(Change detection outputs)

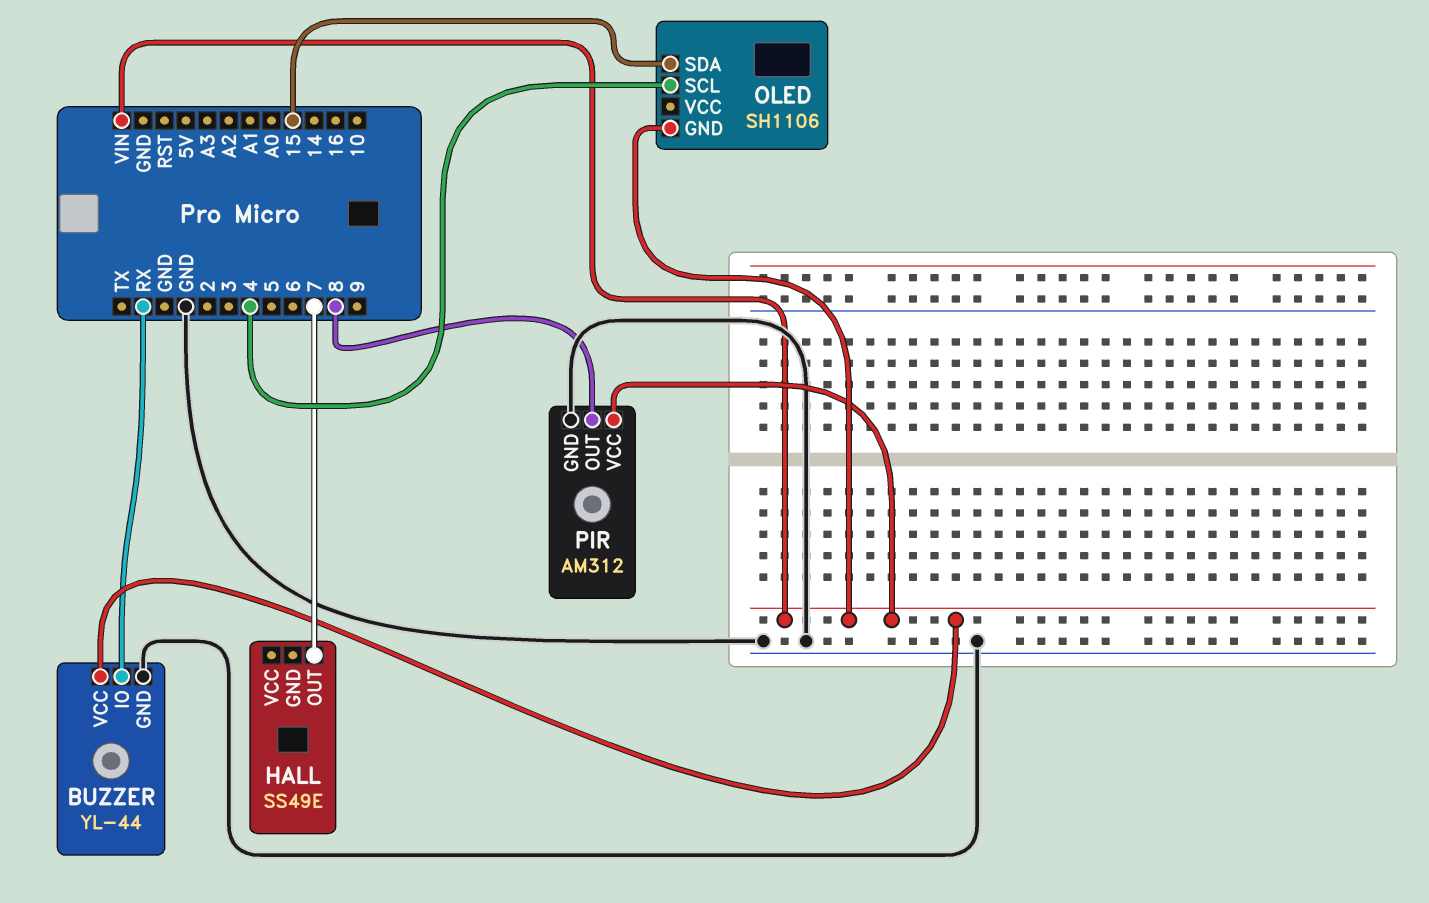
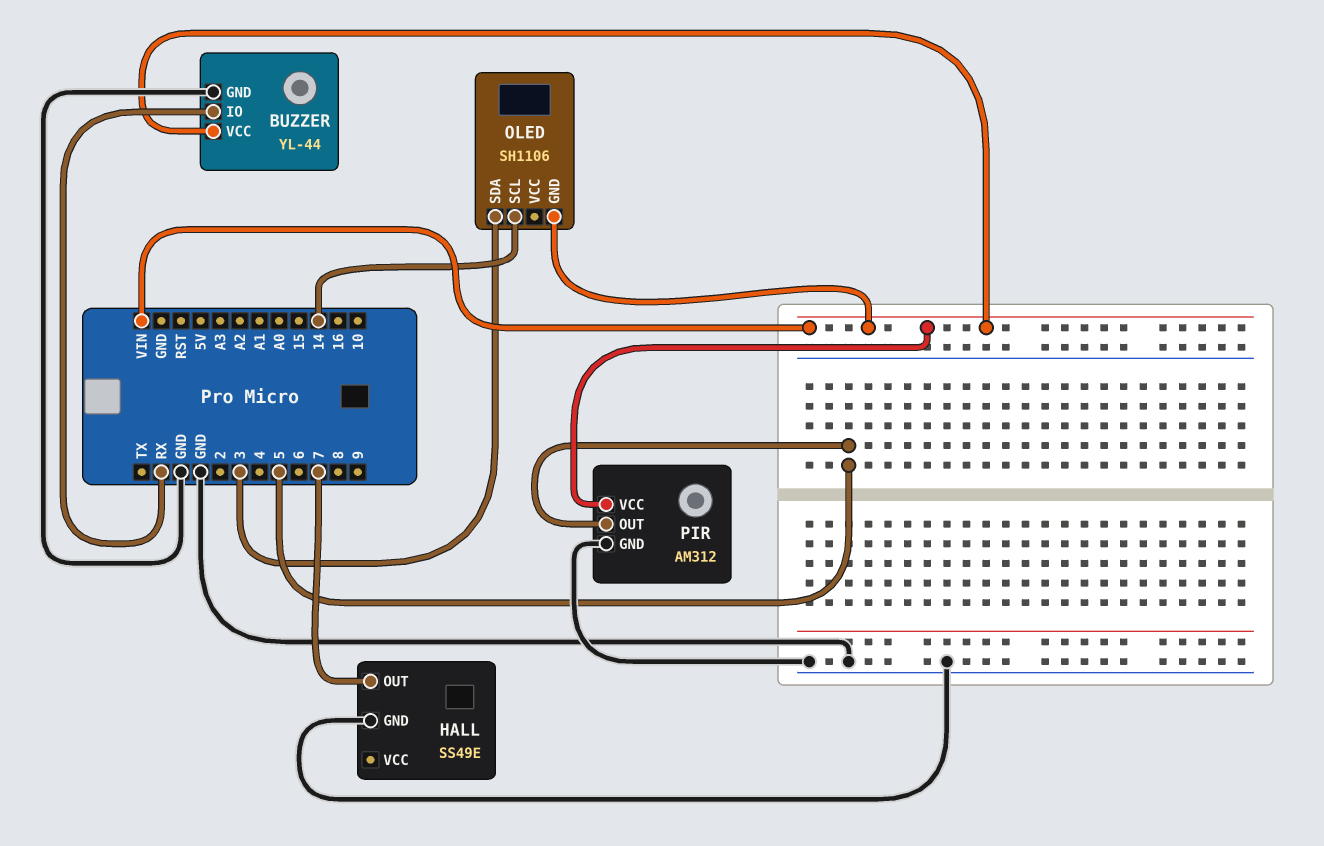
HALL pin GND: none -> GND
OLED pin SCL: 4 -> 14
OLED pin SDA: 15 -> 3
PIR pin OUT: 8 -> 5

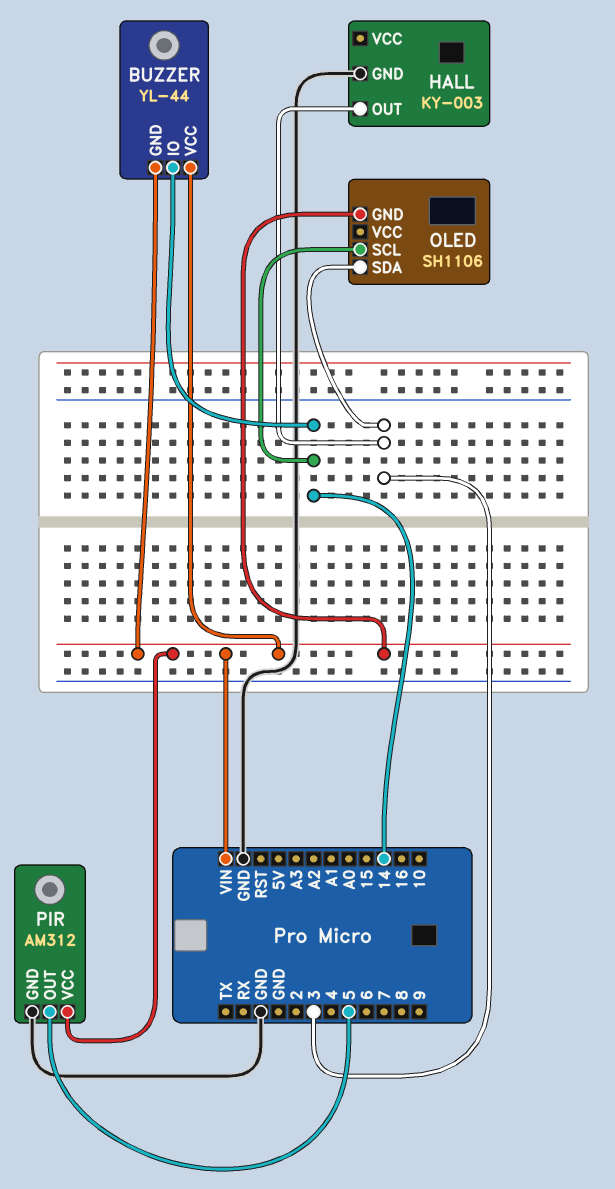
BUZZER pin GND: GND -> VIN
BUZZER pin IO: RX -> 14
HALL: SS49E -> KY-003
HALL pin OUT: 7 -> 3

- **What you are asked to do**
Reproduce verbatim, and only, the lines starting at the one that contains "PIR pin OUT: 8 -> 5" and ending with the final line of the records; leave out the pictures.

- **Output of the task**
PIR pin OUT: 8 -> 5

BUZZER pin GND: GND -> VIN
BUZZER pin IO: RX -> 14
HALL: SS49E -> KY-003
HALL pin OUT: 7 -> 3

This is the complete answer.